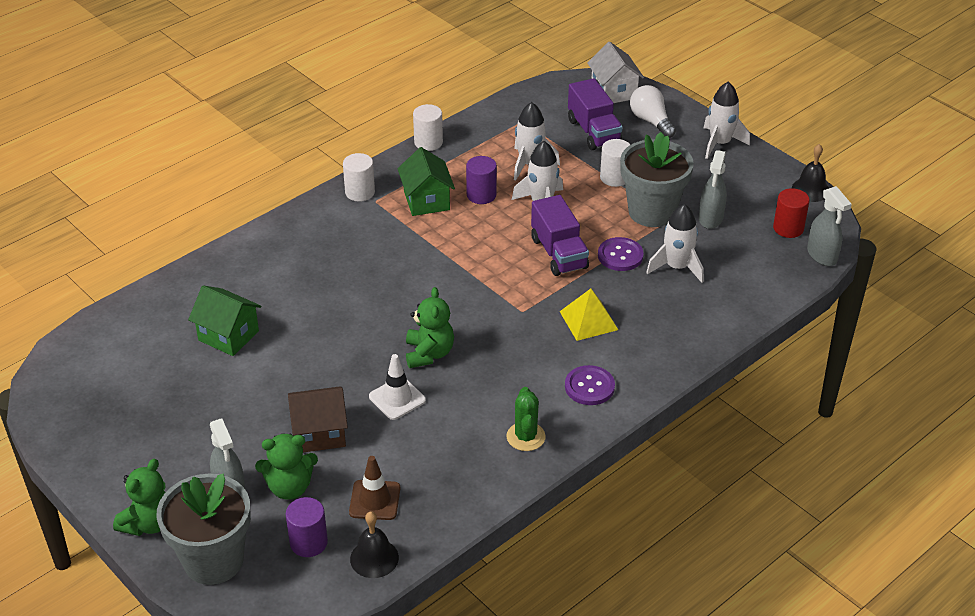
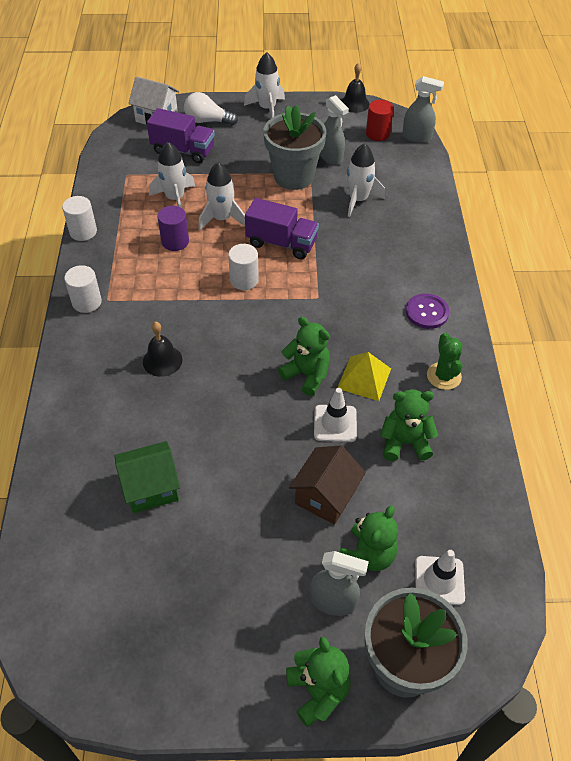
camera: 50 degrees left, 10 degrees up
purple cylinder [286,497,328,557] -> white traffic cone [415,550,465,605]
brown traffic cone [349,456,400,520] -> none
black bell [350,511,399,578] -> black bell moved to [143,322,182,377]
green house [398,147,455,216] -> none
green cactus [506,387,546,451] -> green cactus turned 45 degrees clockwise [427,333,463,390]
yellow pyramid [559,289,618,341] -> yellow pyramid moved to [337,352,391,401]
purple button [598,237,644,271] -> none
white cylinder [600,139,630,187] -> white cylinder moved to [228,244,259,290]
none -> green teddy bear [380,389,438,461]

■ Task to carry out ■
Please copy out each line of the data in which the word "moved" occurs.

■ Solution to this exercise ■
black bell [350,511,399,578] -> black bell moved to [143,322,182,377]
yellow pyramid [559,289,618,341] -> yellow pyramid moved to [337,352,391,401]
white cylinder [600,139,630,187] -> white cylinder moved to [228,244,259,290]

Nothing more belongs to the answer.